── Working data ──
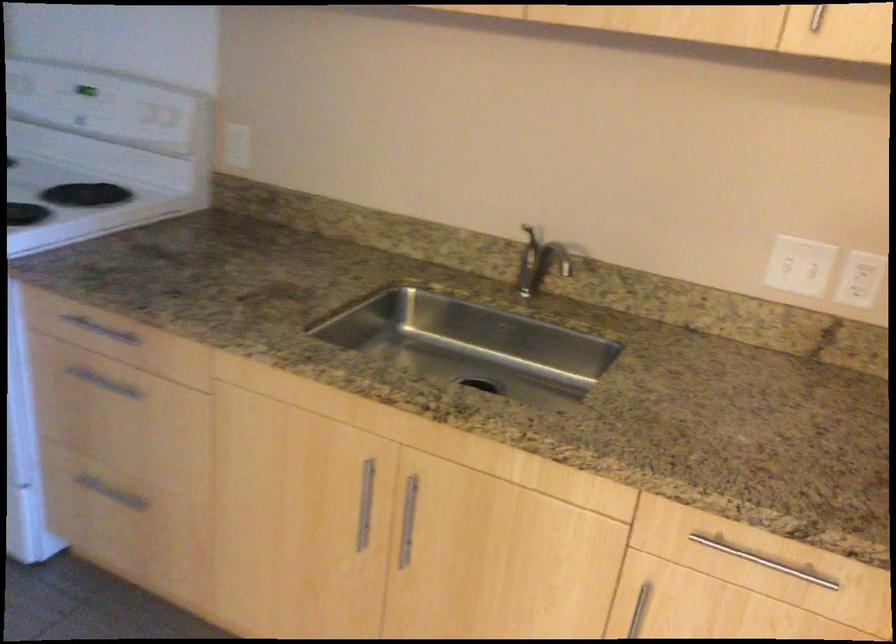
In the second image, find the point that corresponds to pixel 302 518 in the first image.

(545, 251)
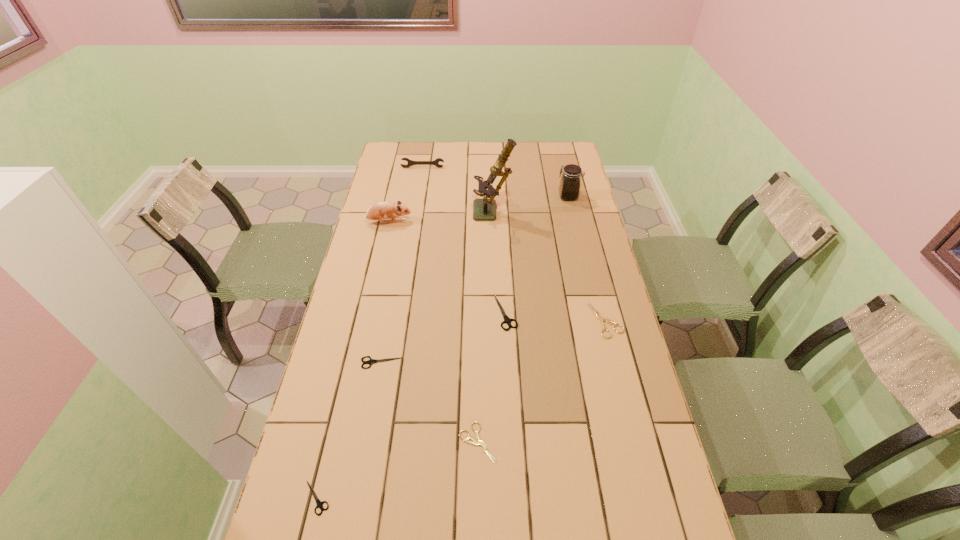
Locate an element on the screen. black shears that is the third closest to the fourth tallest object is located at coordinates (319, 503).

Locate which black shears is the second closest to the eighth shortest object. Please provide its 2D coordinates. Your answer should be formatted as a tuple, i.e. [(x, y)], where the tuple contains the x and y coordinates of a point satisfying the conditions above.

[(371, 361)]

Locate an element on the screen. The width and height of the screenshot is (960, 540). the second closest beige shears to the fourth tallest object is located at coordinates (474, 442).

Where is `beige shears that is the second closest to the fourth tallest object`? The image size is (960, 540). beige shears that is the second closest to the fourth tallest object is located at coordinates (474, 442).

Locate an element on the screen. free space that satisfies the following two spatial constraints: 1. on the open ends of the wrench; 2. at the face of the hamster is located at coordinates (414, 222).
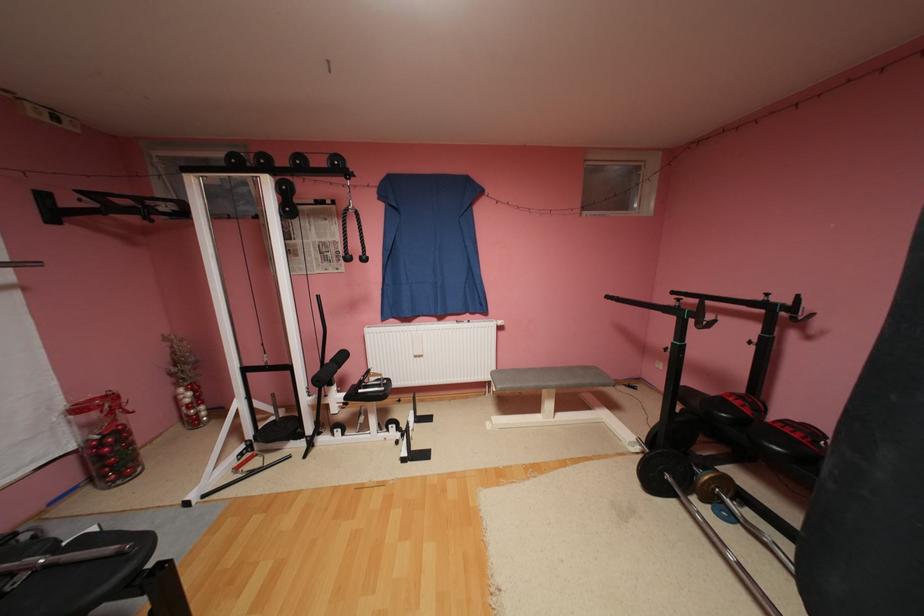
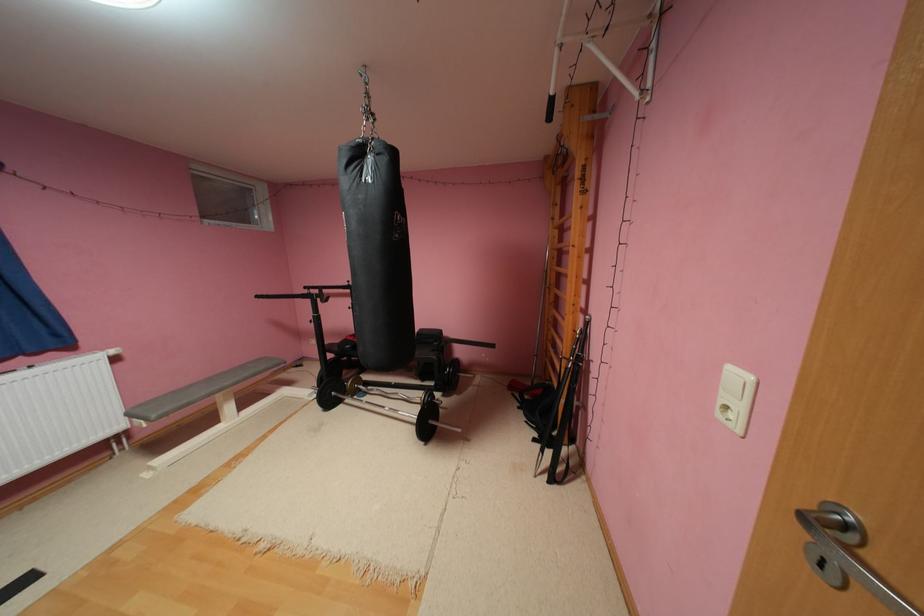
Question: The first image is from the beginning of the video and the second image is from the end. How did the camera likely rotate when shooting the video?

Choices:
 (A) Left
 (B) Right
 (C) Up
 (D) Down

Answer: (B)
───
── Working data ──
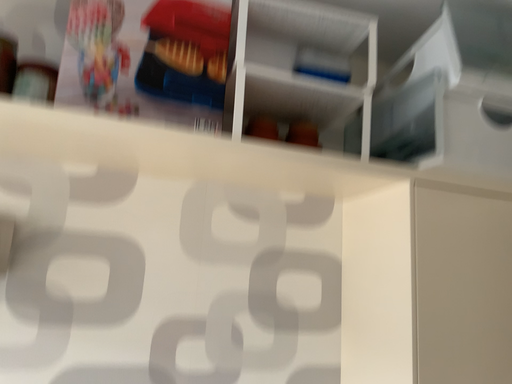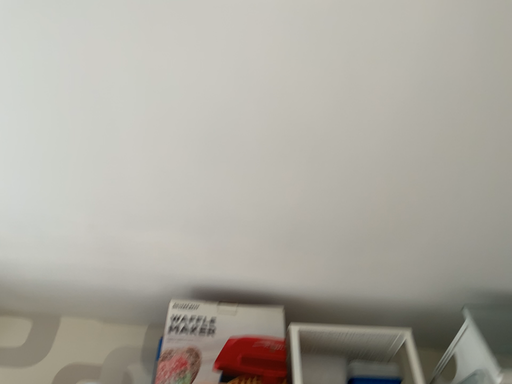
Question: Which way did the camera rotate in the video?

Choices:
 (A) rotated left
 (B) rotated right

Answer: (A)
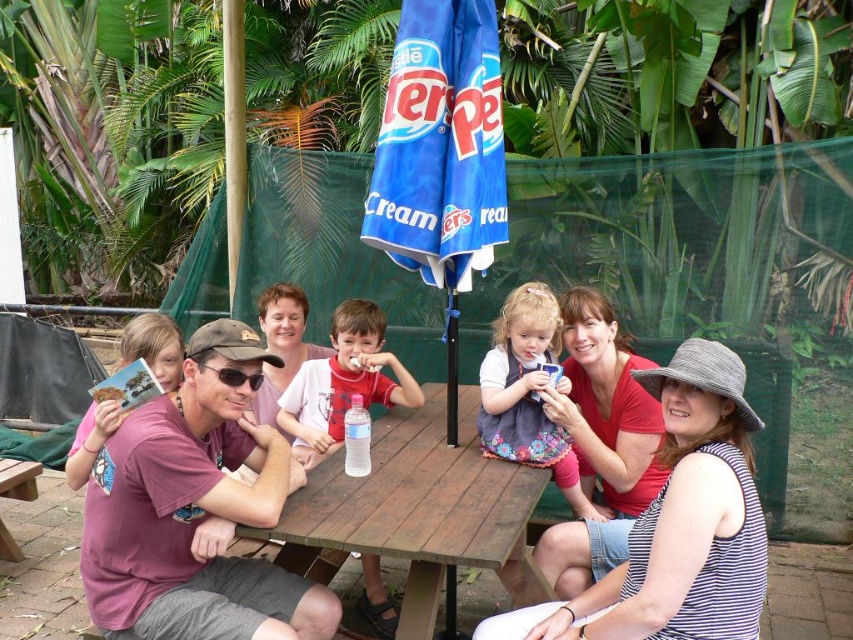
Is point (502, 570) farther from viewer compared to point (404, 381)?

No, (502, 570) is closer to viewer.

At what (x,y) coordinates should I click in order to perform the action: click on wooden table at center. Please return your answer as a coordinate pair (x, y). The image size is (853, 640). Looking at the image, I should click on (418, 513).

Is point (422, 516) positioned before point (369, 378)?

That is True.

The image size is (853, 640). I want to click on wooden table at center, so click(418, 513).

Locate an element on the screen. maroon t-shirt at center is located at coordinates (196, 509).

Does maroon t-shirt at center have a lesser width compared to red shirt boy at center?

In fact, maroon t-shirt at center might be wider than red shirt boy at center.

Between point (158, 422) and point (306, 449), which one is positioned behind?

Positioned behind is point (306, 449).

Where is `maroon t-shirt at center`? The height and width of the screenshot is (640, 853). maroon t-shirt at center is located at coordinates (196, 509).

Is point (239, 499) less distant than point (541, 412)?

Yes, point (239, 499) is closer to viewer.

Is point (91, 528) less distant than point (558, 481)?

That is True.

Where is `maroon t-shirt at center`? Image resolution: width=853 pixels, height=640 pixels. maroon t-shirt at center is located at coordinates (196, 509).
───
── Working data ──
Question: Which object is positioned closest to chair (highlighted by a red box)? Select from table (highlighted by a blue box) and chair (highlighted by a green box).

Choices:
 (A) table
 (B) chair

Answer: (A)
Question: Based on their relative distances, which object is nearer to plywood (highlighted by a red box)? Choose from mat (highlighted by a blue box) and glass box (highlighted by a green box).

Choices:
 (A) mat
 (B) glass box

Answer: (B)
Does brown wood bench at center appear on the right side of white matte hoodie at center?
───
- [Request]:
Switch "shears" to "scissors" wherever it occurs in the stretch from the line containing "In the second" through the line containing "Locate an element on the screen. free", and change nothing else. Give back only those lines, leaving the pictures out.

- [Response]:
In the second image, find the point that corresponds to pixel 302 518 in the first image.

(545, 251)
Locate an element on the screen. black scissors that is the third closest to the fourth tallest object is located at coordinates (319, 503).

Locate which black scissors is the second closest to the eighth shortest object. Please provide its 2D coordinates. Your answer should be formatted as a tuple, i.e. [(x, y)], where the tuple contains the x and y coordinates of a point satisfying the conditions above.

[(371, 361)]

Locate an element on the screen. The width and height of the screenshot is (960, 540). the second closest beige scissors to the fourth tallest object is located at coordinates (474, 442).

Where is `beige scissors that is the second closest to the fourth tallest object`? The image size is (960, 540). beige scissors that is the second closest to the fourth tallest object is located at coordinates (474, 442).

Locate an element on the screen. free space that satisfies the following two spatial constraints: 1. on the open ends of the wrench; 2. at the face of the hamster is located at coordinates (414, 222).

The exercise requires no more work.